Spatial object tracking data:
[Start of Attachment]

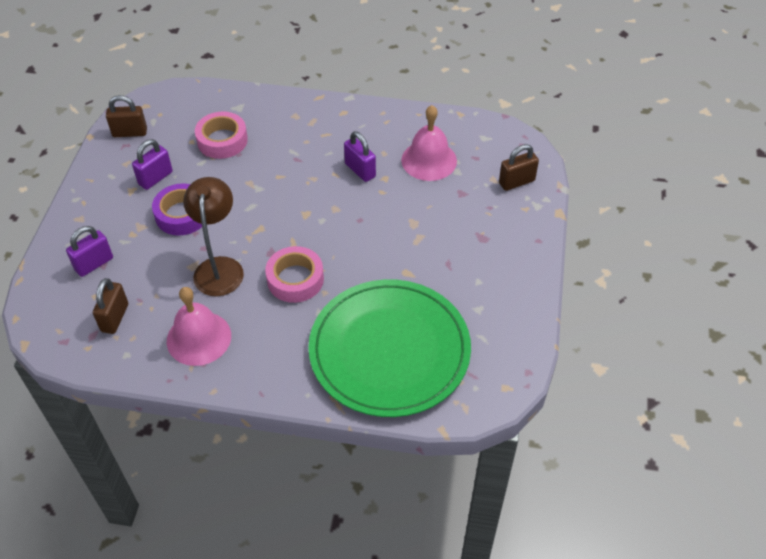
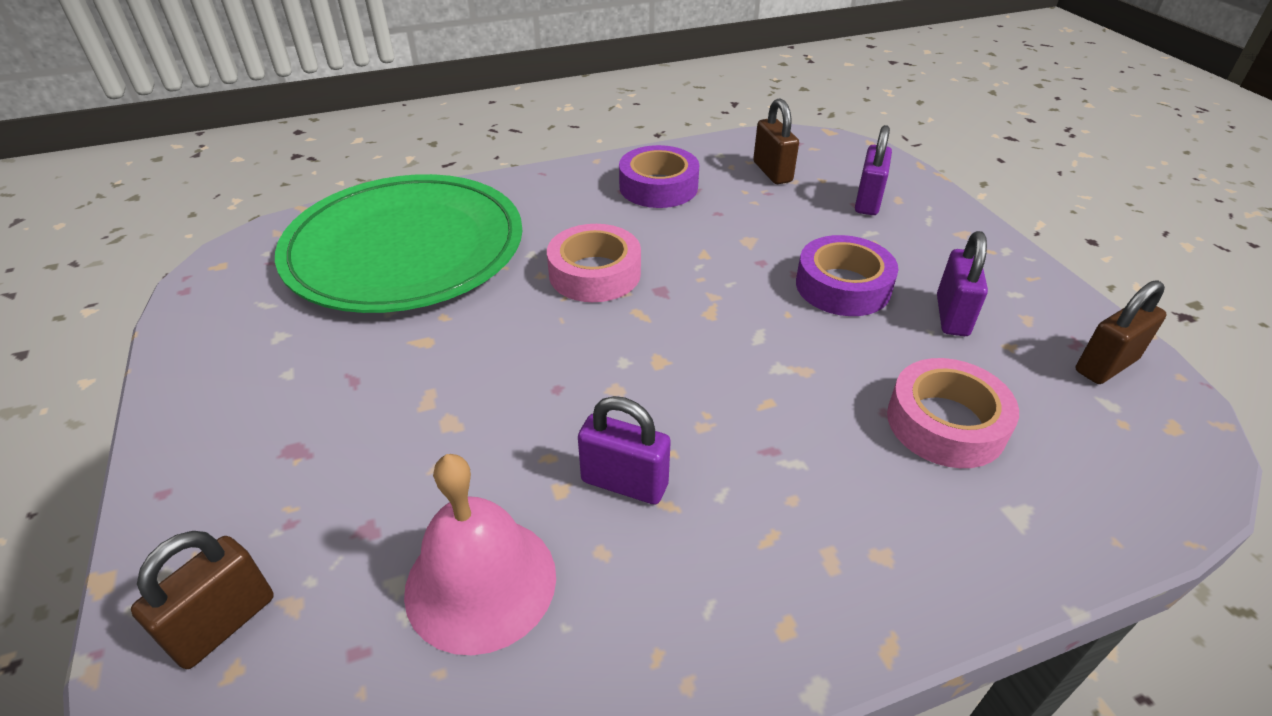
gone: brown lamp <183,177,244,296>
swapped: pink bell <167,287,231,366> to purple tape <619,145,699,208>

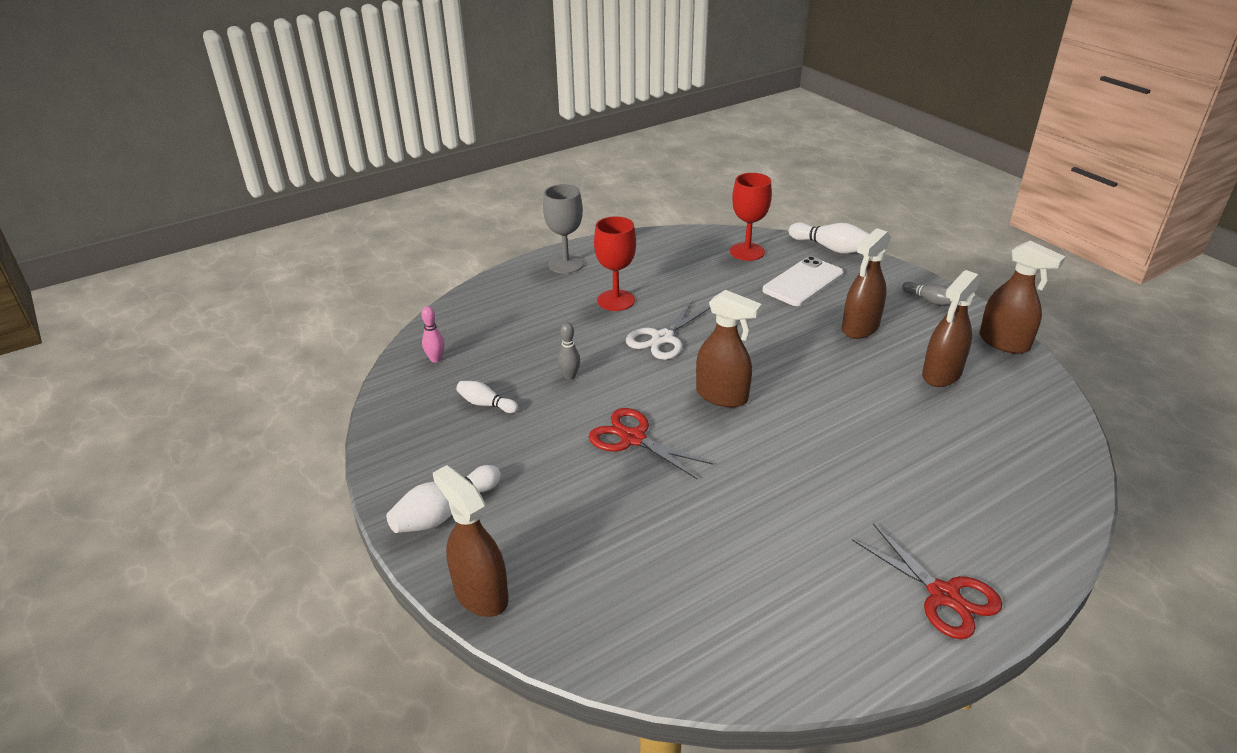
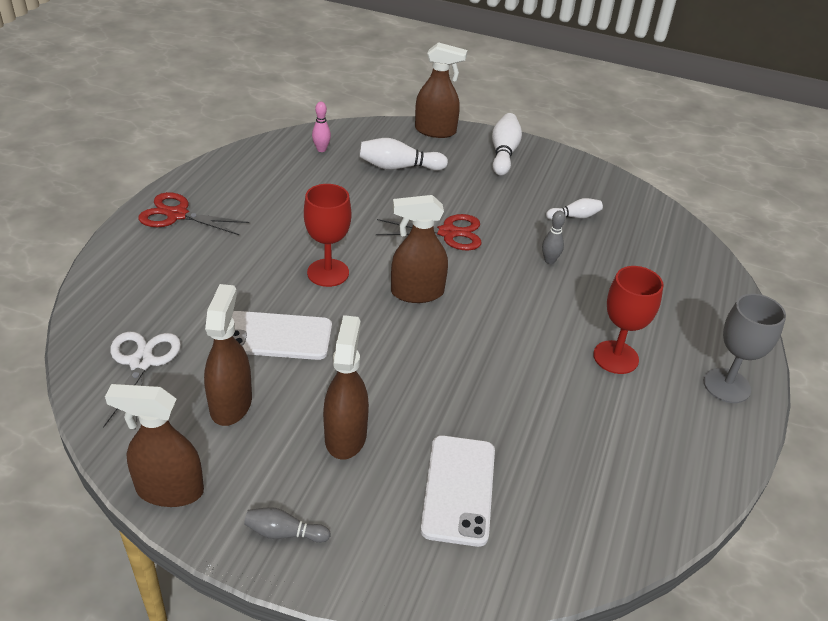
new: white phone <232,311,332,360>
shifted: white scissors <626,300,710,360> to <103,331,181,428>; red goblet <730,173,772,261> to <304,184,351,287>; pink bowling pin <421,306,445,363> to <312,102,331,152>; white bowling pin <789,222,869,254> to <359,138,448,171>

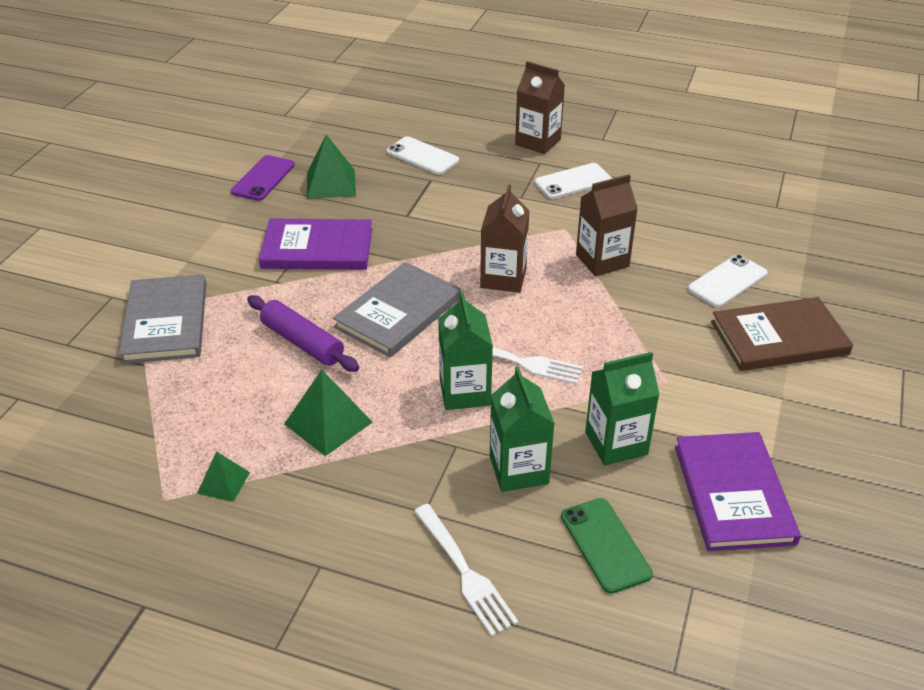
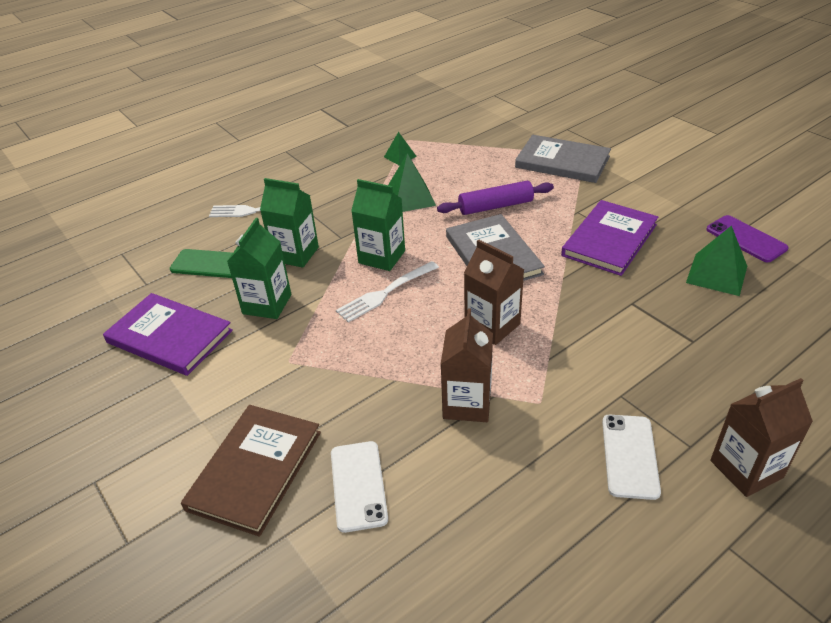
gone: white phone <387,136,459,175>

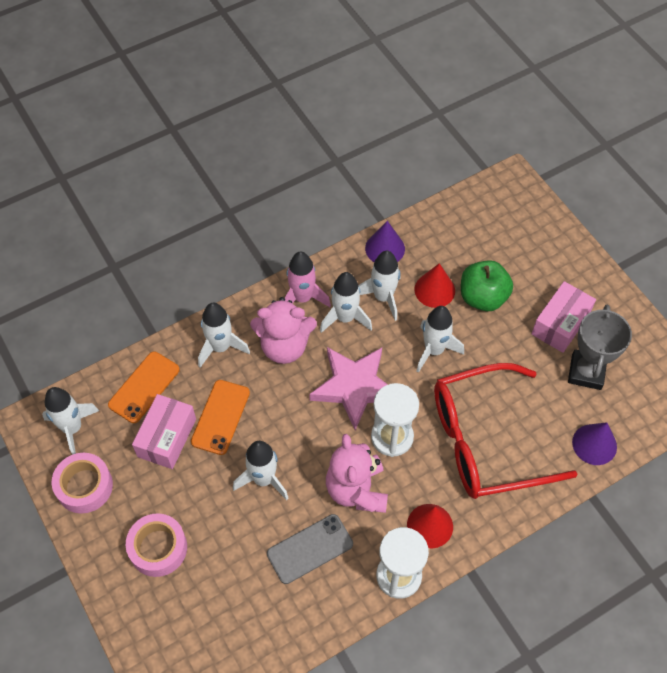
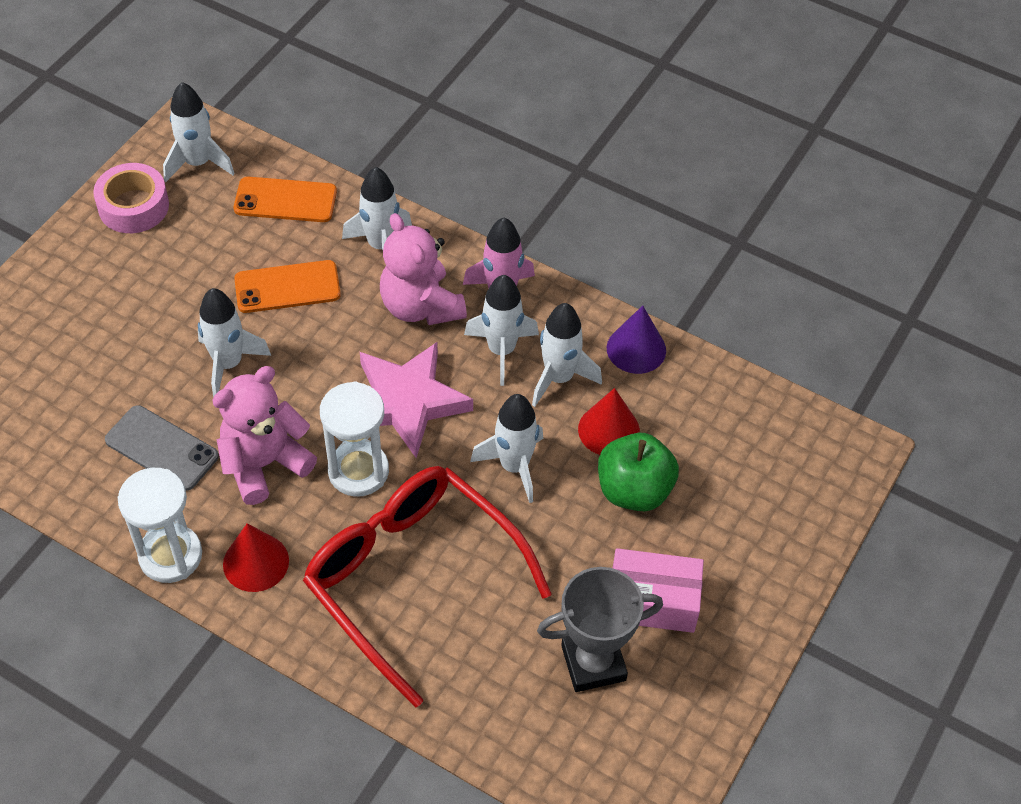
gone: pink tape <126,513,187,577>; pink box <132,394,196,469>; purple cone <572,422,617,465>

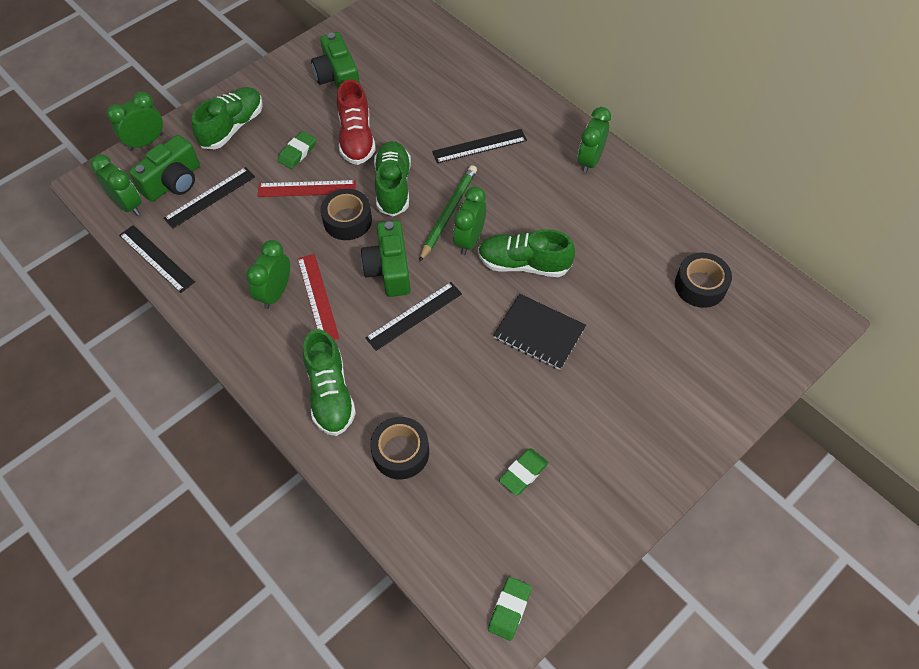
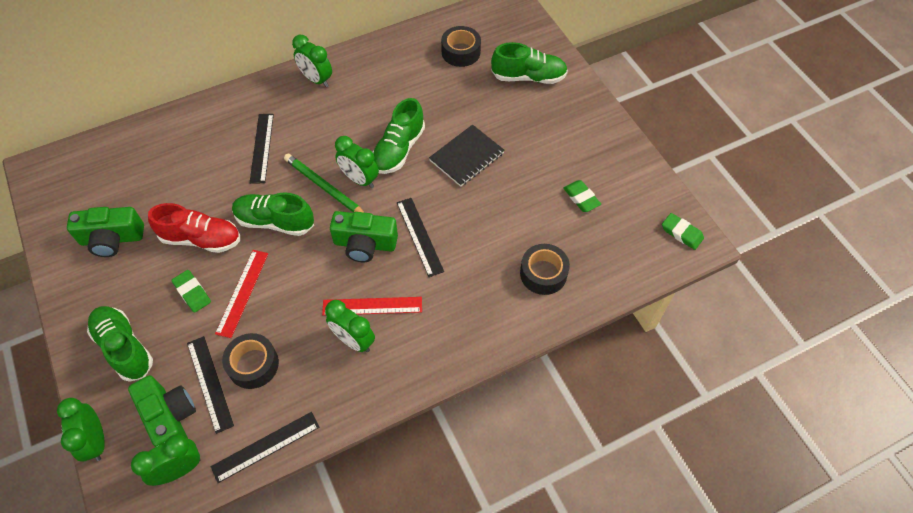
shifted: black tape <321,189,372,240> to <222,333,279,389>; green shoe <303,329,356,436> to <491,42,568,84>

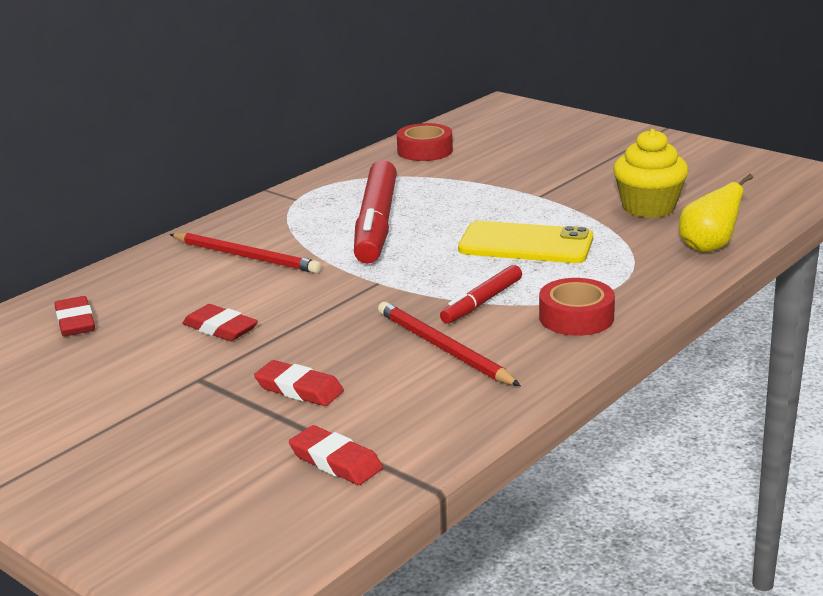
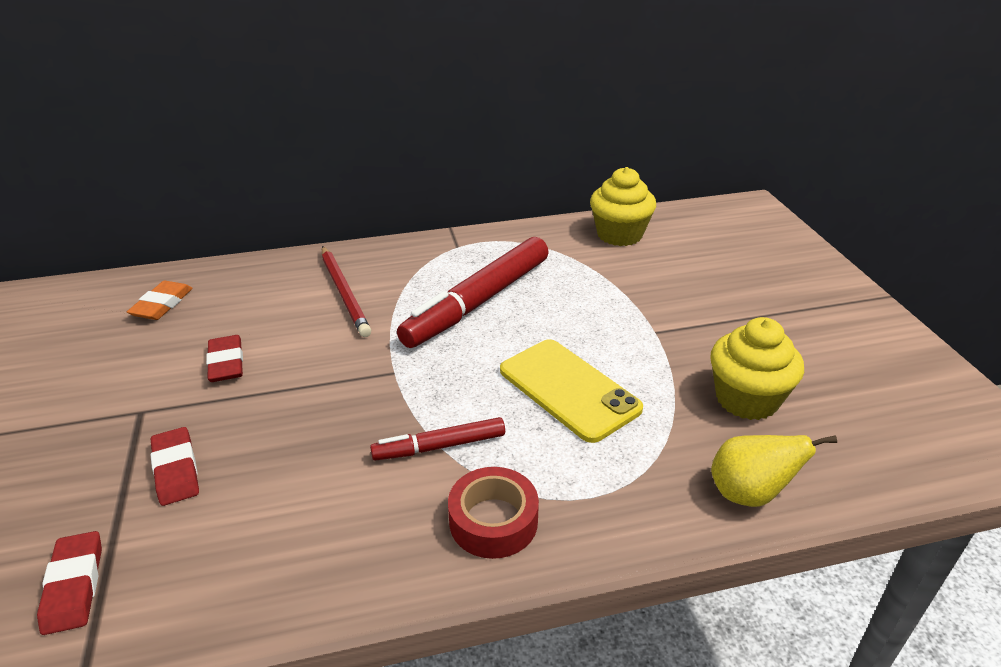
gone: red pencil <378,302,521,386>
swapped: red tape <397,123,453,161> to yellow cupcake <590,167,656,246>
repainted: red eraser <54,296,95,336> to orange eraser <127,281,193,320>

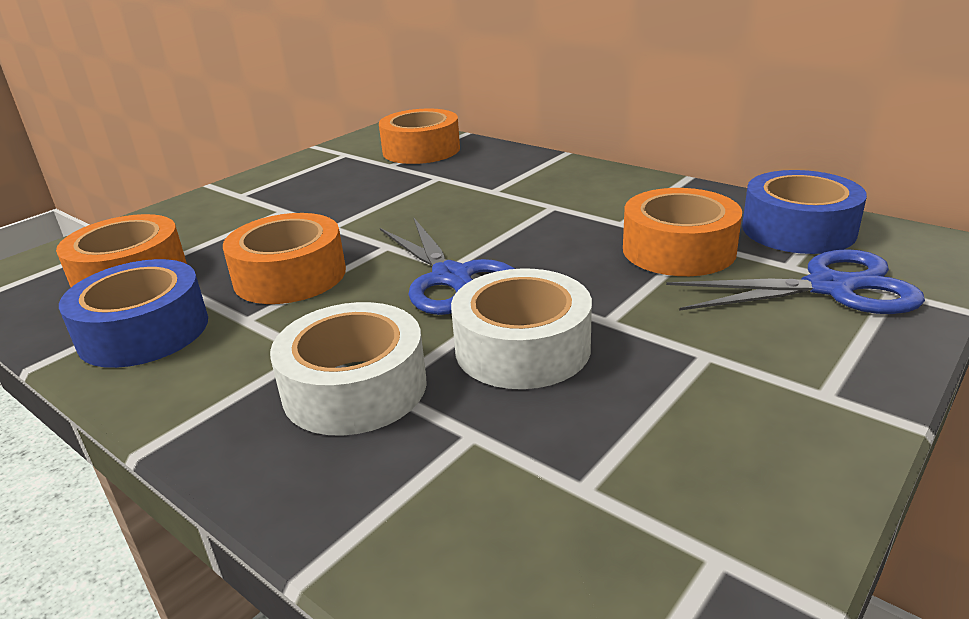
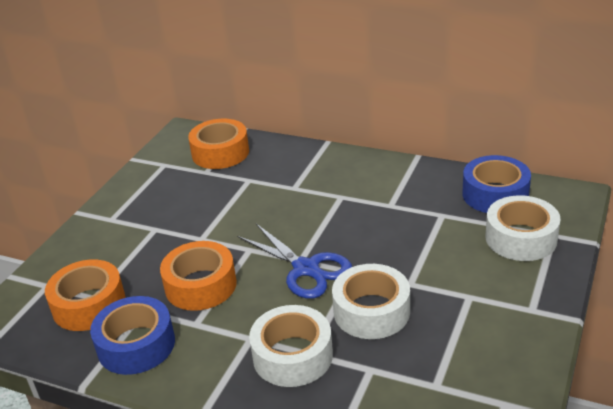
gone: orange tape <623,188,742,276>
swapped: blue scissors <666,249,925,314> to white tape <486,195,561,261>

[End of Attachment]

THE TASK.
Output all the records above again exactly, with the pictures dropped.

RESULT OF THIS EXERCISE.
gone: brown lamp <183,177,244,296>
swapped: pink bell <167,287,231,366> to purple tape <619,145,699,208>

new: white phone <232,311,332,360>
shifted: white scissors <626,300,710,360> to <103,331,181,428>; red goblet <730,173,772,261> to <304,184,351,287>; pink bowling pin <421,306,445,363> to <312,102,331,152>; white bowling pin <789,222,869,254> to <359,138,448,171>

gone: white phone <387,136,459,175>

gone: pink tape <126,513,187,577>; pink box <132,394,196,469>; purple cone <572,422,617,465>

shifted: black tape <321,189,372,240> to <222,333,279,389>; green shoe <303,329,356,436> to <491,42,568,84>

gone: red pencil <378,302,521,386>
swapped: red tape <397,123,453,161> to yellow cupcake <590,167,656,246>
repainted: red eraser <54,296,95,336> to orange eraser <127,281,193,320>

gone: orange tape <623,188,742,276>
swapped: blue scissors <666,249,925,314> to white tape <486,195,561,261>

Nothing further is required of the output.